[Start of section]
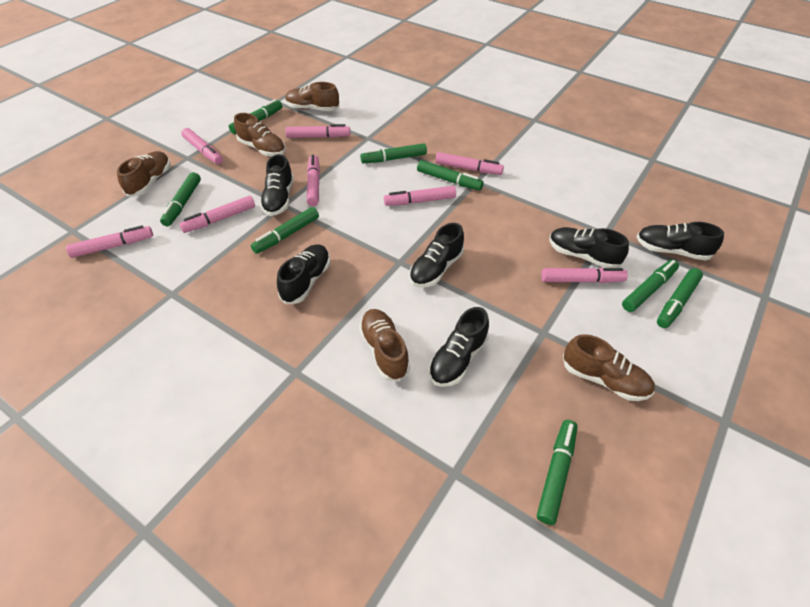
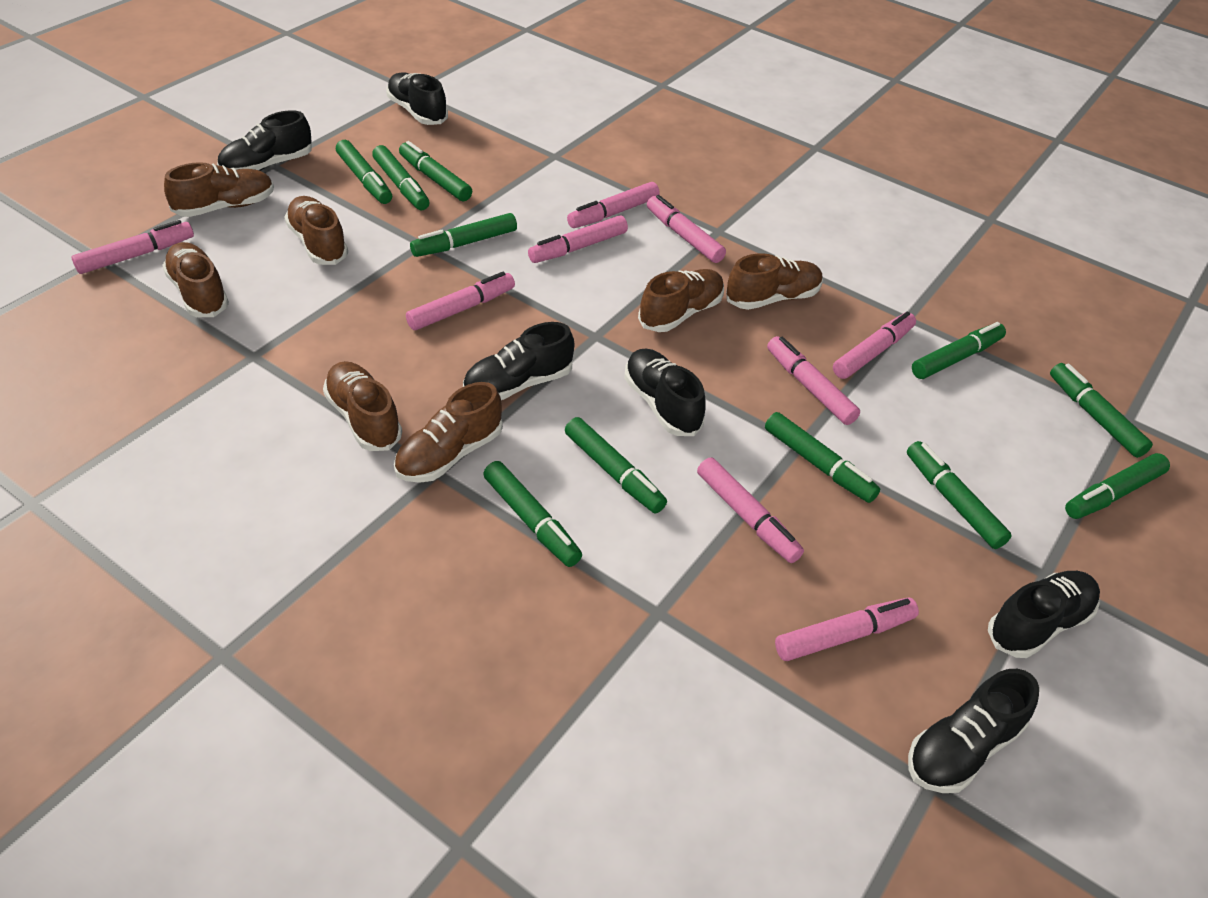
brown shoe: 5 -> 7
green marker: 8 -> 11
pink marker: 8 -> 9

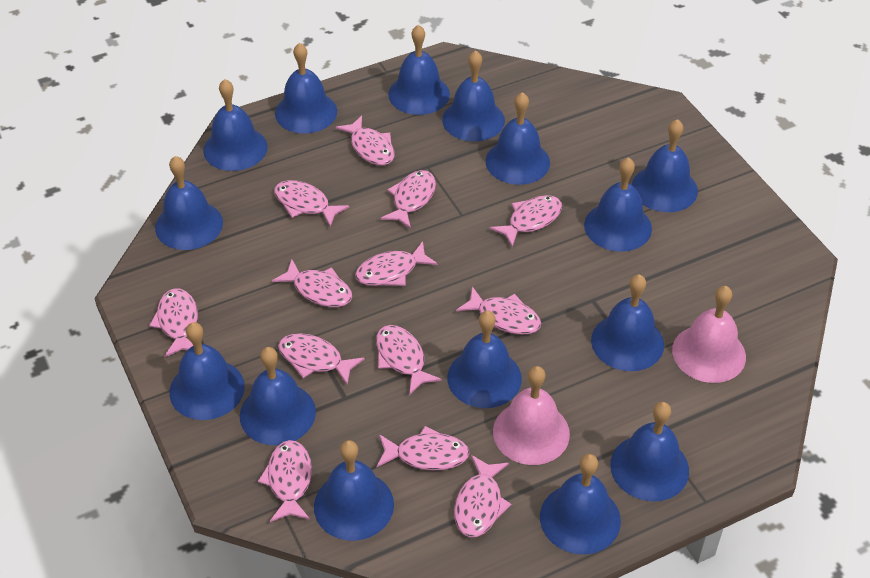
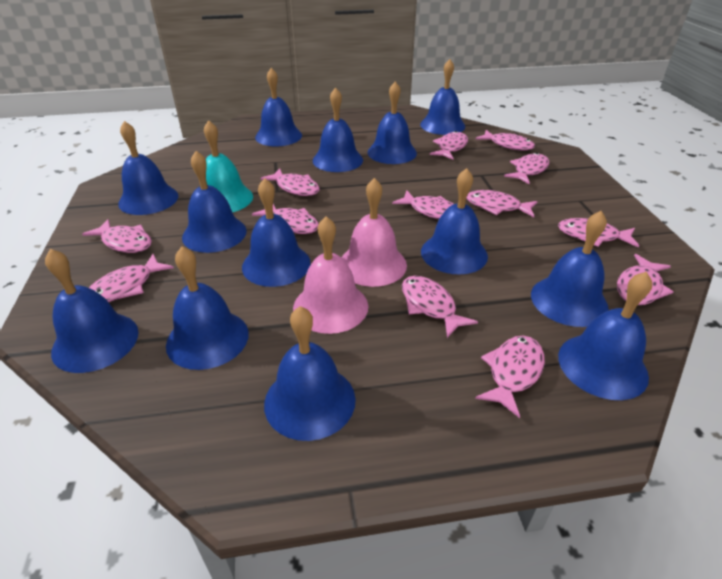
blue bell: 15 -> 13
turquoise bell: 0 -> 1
[End of section]
What is being asked> Leave the images out and transcribe the remaining data above word for word.

Solution for this task>
brown shoe: 5 -> 7
green marker: 8 -> 11
pink marker: 8 -> 9

blue bell: 15 -> 13
turquoise bell: 0 -> 1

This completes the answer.